▸ **Short exercise**
Could you give all the rows below as a numbered list, leaving out any blank lines?

▸ **Records supplied**
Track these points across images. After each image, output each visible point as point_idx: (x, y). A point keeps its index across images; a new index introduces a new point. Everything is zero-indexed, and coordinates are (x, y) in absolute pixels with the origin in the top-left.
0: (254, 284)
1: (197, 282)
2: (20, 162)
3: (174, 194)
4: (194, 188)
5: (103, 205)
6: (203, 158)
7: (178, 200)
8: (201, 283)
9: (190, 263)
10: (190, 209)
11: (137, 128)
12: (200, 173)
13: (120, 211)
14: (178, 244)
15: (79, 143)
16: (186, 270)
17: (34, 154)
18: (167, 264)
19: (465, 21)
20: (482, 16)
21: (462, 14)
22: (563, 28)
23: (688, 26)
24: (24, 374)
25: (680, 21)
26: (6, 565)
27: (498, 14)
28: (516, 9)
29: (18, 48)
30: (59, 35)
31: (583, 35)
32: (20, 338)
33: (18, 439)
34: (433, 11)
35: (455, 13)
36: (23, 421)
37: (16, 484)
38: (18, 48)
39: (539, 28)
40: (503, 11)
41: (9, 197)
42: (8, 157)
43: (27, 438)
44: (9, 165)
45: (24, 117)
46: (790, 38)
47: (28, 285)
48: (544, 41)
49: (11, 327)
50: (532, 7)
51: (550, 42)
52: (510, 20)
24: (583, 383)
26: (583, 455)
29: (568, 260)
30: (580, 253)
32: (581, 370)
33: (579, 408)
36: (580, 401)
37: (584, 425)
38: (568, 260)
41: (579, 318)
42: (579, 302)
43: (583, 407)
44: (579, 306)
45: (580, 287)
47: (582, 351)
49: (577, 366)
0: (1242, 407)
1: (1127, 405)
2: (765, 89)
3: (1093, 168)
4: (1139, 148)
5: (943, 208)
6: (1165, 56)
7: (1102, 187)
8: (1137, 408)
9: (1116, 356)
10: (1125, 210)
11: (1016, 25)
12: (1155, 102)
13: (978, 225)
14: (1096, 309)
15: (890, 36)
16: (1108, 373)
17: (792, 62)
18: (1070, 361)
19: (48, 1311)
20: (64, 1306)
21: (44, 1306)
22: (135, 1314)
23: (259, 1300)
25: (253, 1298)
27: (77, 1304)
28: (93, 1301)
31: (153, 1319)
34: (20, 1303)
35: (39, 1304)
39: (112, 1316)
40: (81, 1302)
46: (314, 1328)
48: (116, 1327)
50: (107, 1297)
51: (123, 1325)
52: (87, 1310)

▸ **Final result**
1. Track these points across images. After each image, output each visible point as point_idx: (x, y). A point keeps its index across images; a new index introduces a new point. Everything is zero-indexed, and coordinates are (x, y) in absolute pixels with the origin in the top-left.
2. 0: (254, 284)
3. 1: (197, 282)
4. 2: (20, 162)
5. 3: (174, 194)
6. 4: (194, 188)
7. 5: (103, 205)
8. 6: (203, 158)
9. 7: (178, 200)
10. 8: (201, 283)
11. 9: (190, 263)
12. 10: (190, 209)
13. 11: (137, 128)
14. 12: (200, 173)
15. 13: (120, 211)
16. 14: (178, 244)
17. 15: (79, 143)
18. 16: (186, 270)
19. 17: (34, 154)
20. 18: (167, 264)
21. 19: (465, 21)
22. 20: (482, 16)
23. 21: (462, 14)
24. 22: (563, 28)
25. 23: (688, 26)
26. 24: (24, 374)
27. 25: (680, 21)
28. 26: (6, 565)
29. 27: (498, 14)
30. 28: (516, 9)
31. 29: (18, 48)
32. 30: (59, 35)
33. 31: (583, 35)
34. 32: (20, 338)
35. 33: (18, 439)
36. 34: (433, 11)
37. 35: (455, 13)
38. 36: (23, 421)
39. 37: (16, 484)
40. 38: (18, 48)
41. 39: (539, 28)
42. 40: (503, 11)
43. 41: (9, 197)
44. 42: (8, 157)
45. 43: (27, 438)
46. 44: (9, 165)
47. 45: (24, 117)
48. 46: (790, 38)
49. 47: (28, 285)
50. 48: (544, 41)
51. 49: (11, 327)
52. 50: (532, 7)
53. 51: (550, 42)
54. 52: (510, 20)
55. 24: (583, 383)
56. 26: (583, 455)
57. 29: (568, 260)
58. 30: (580, 253)
59. 32: (581, 370)
60. 33: (579, 408)
61. 36: (580, 401)
62. 37: (584, 425)
63. 38: (568, 260)
64. 41: (579, 318)
65. 42: (579, 302)
66. 43: (583, 407)
67. 44: (579, 306)
68. 45: (580, 287)
69. 47: (582, 351)
70. 49: (577, 366)
71. 0: (1242, 407)
72. 1: (1127, 405)
73. 2: (765, 89)
74. 3: (1093, 168)
75. 4: (1139, 148)
76. 5: (943, 208)
77. 6: (1165, 56)
78. 7: (1102, 187)
79. 8: (1137, 408)
80. 9: (1116, 356)
81. 10: (1125, 210)
82. 11: (1016, 25)
83. 12: (1155, 102)
84. 13: (978, 225)
85. 14: (1096, 309)
86. 15: (890, 36)
87. 16: (1108, 373)
88. 17: (792, 62)
89. 18: (1070, 361)
90. 19: (48, 1311)
91. 20: (64, 1306)
92. 21: (44, 1306)
93. 22: (135, 1314)
94. 23: (259, 1300)
95. 25: (253, 1298)
96. 27: (77, 1304)
97. 28: (93, 1301)
98. 31: (153, 1319)
99. 34: (20, 1303)
100. 35: (39, 1304)
101. 39: (112, 1316)
102. 40: (81, 1302)
103. 46: (314, 1328)
104. 48: (116, 1327)
105. 50: (107, 1297)
106. 51: (123, 1325)
107. 52: (87, 1310)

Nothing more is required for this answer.